> [What the task asks] Tally up how many lines in the listing below contain the string "black", and give only the total.

> [Data to use]
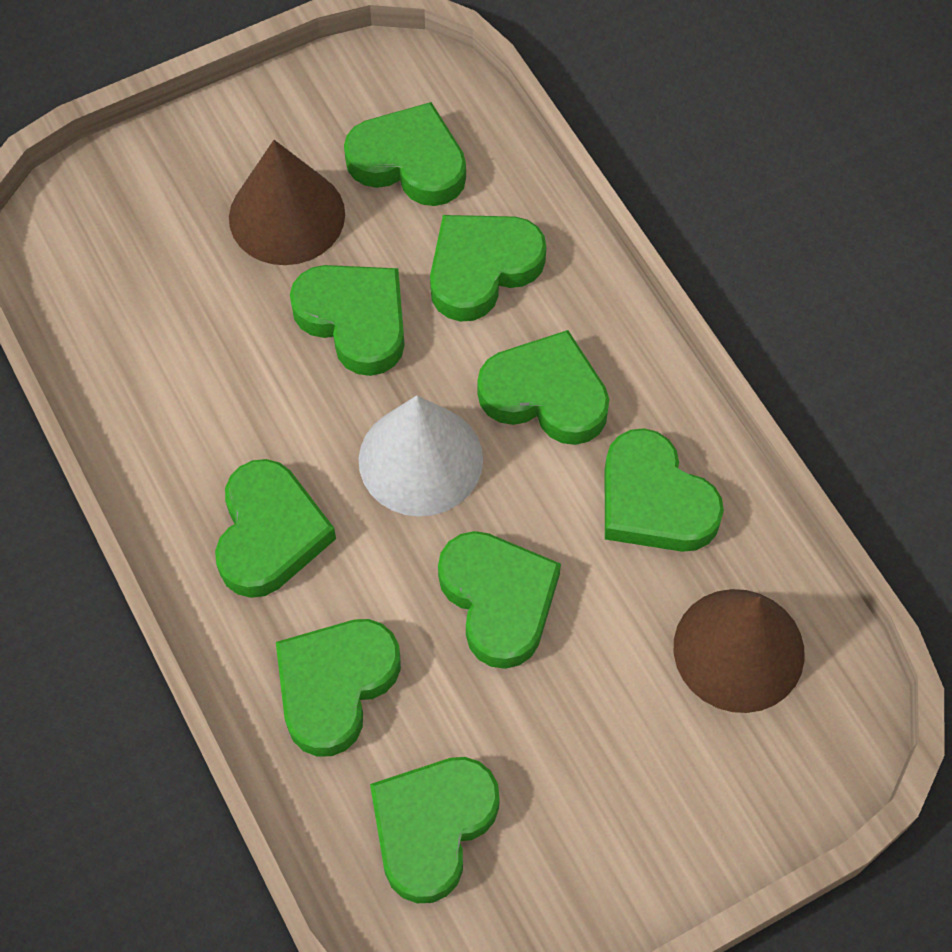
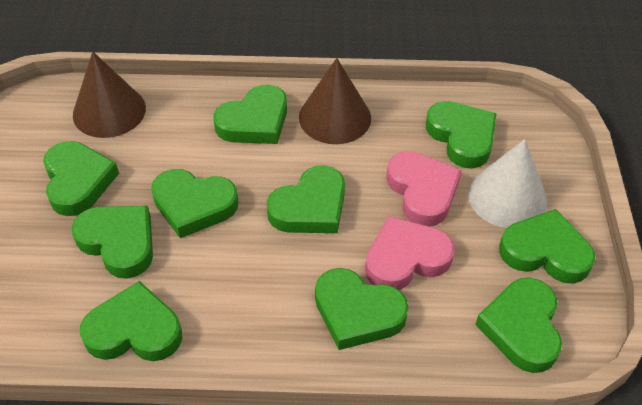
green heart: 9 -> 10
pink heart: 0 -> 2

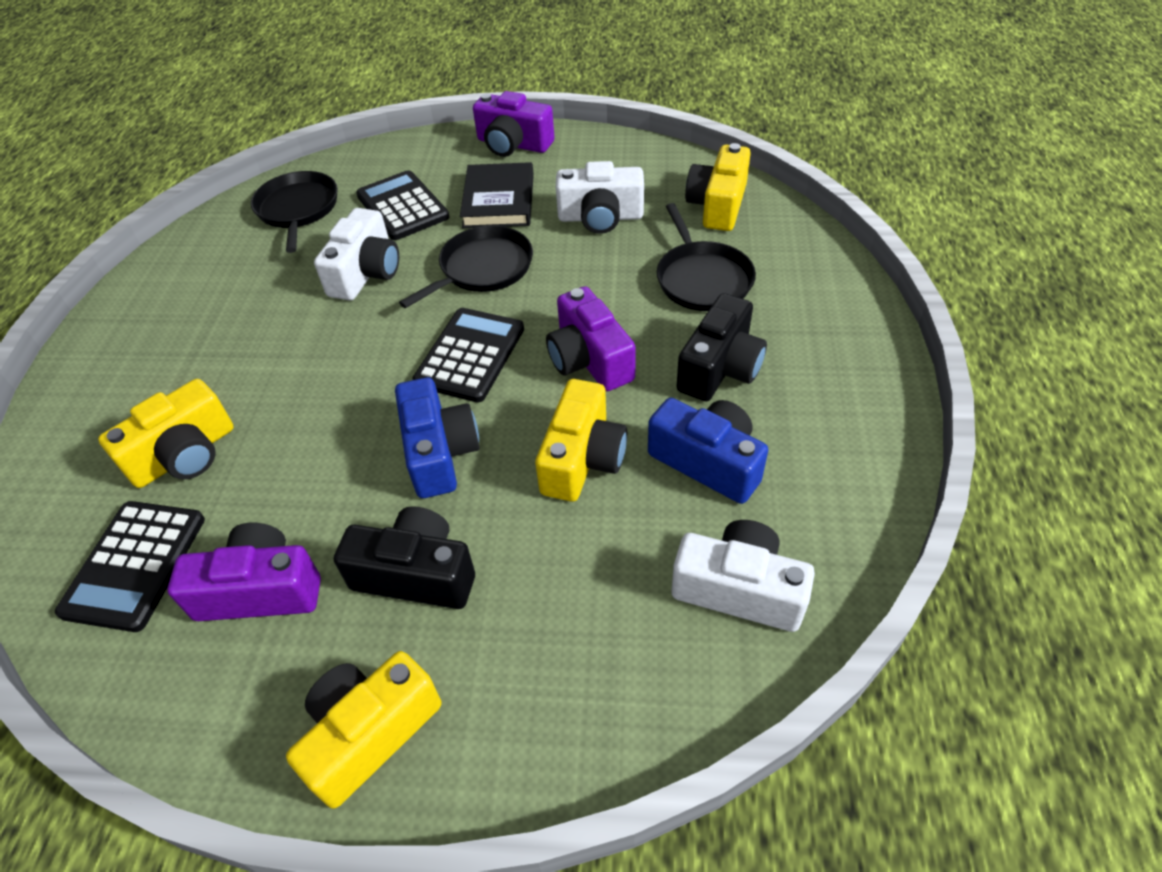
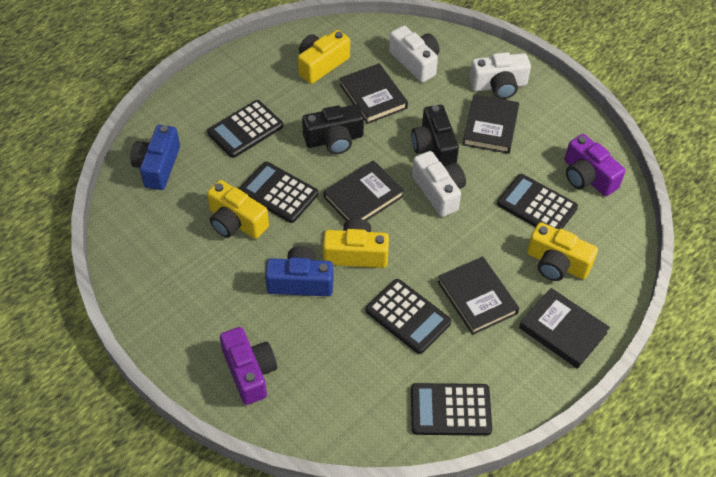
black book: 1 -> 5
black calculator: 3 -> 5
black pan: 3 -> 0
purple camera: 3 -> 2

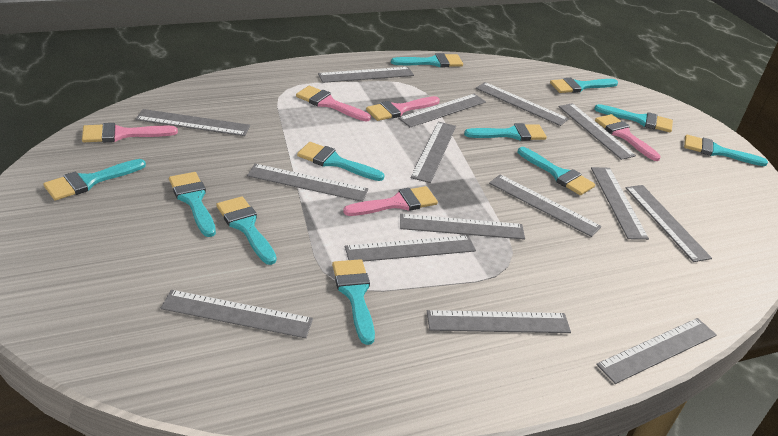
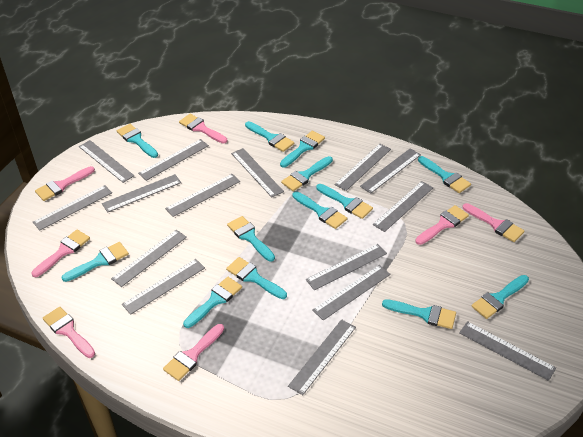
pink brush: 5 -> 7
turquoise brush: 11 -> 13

> [Written reply] 3